**INSTRUCTIONS TO FOLLOW**:
Each record below must be reproduced exactly as it reads, with its images omitted.

Image change detection data

______

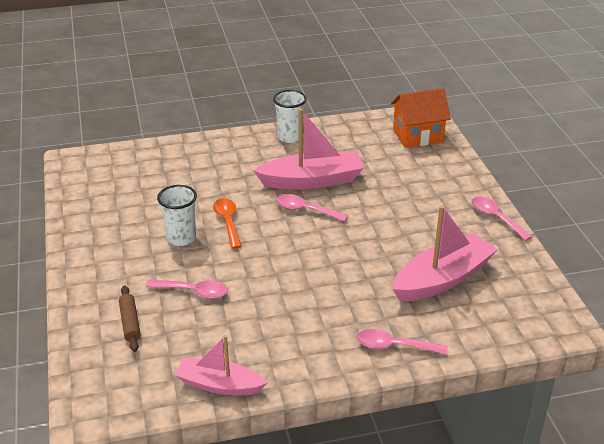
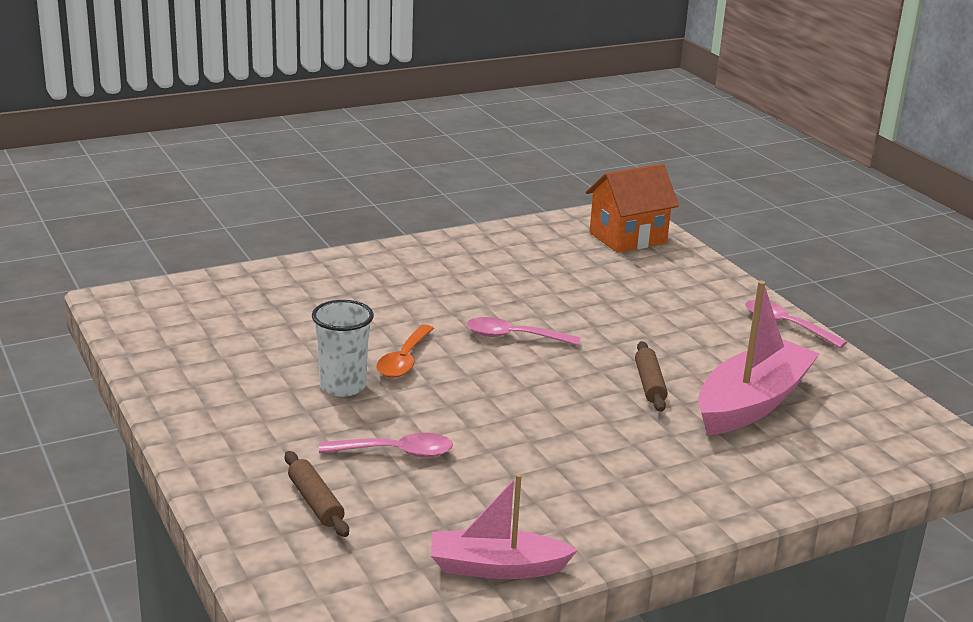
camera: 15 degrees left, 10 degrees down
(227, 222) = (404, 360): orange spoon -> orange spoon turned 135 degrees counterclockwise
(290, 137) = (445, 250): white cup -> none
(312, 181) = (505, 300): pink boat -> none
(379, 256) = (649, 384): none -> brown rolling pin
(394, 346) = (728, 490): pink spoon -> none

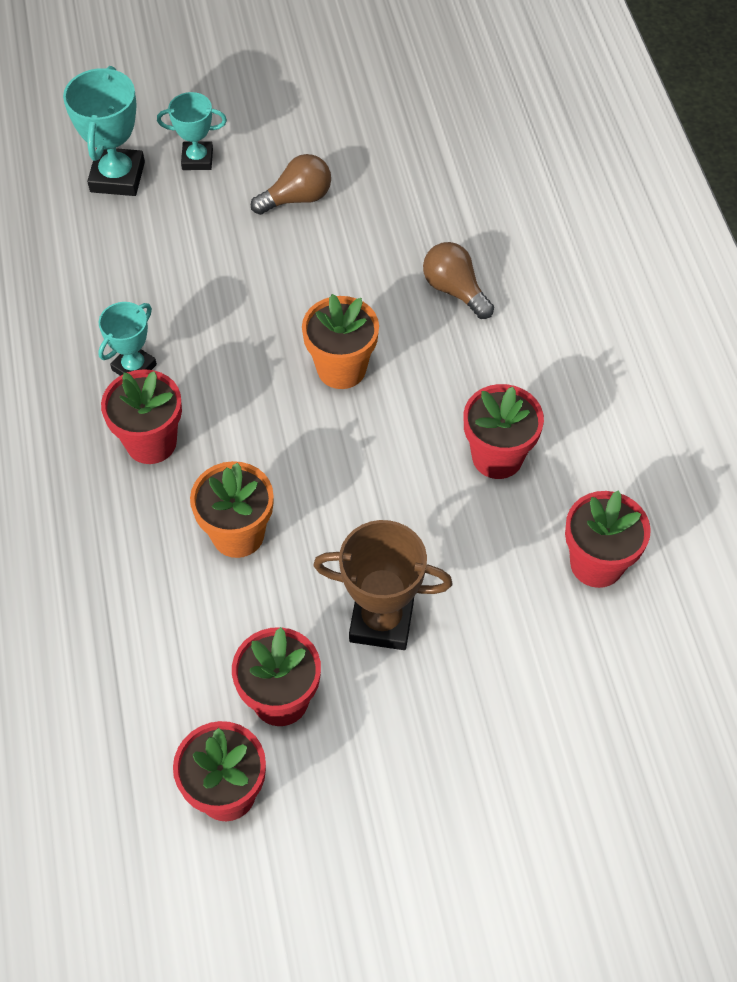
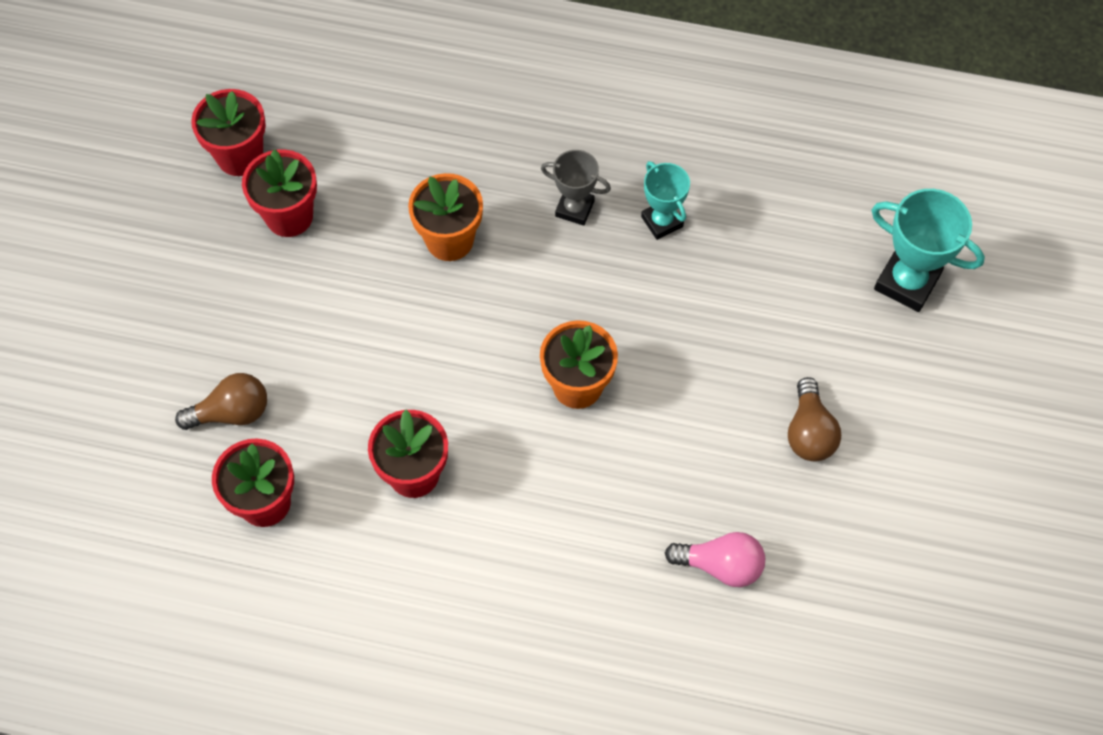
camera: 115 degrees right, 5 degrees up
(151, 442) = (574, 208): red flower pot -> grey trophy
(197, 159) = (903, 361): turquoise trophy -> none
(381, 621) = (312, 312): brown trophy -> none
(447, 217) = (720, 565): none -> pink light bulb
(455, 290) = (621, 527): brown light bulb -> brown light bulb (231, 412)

______

**YOUR RESPONSE**:
camera: 15 degrees left, 10 degrees down
(227, 222) = (404, 360): orange spoon -> orange spoon turned 135 degrees counterclockwise
(290, 137) = (445, 250): white cup -> none
(312, 181) = (505, 300): pink boat -> none
(379, 256) = (649, 384): none -> brown rolling pin
(394, 346) = (728, 490): pink spoon -> none

camera: 115 degrees right, 5 degrees up
(151, 442) = (574, 208): red flower pot -> grey trophy
(197, 159) = (903, 361): turquoise trophy -> none
(381, 621) = (312, 312): brown trophy -> none
(447, 217) = (720, 565): none -> pink light bulb
(455, 290) = (621, 527): brown light bulb -> brown light bulb (231, 412)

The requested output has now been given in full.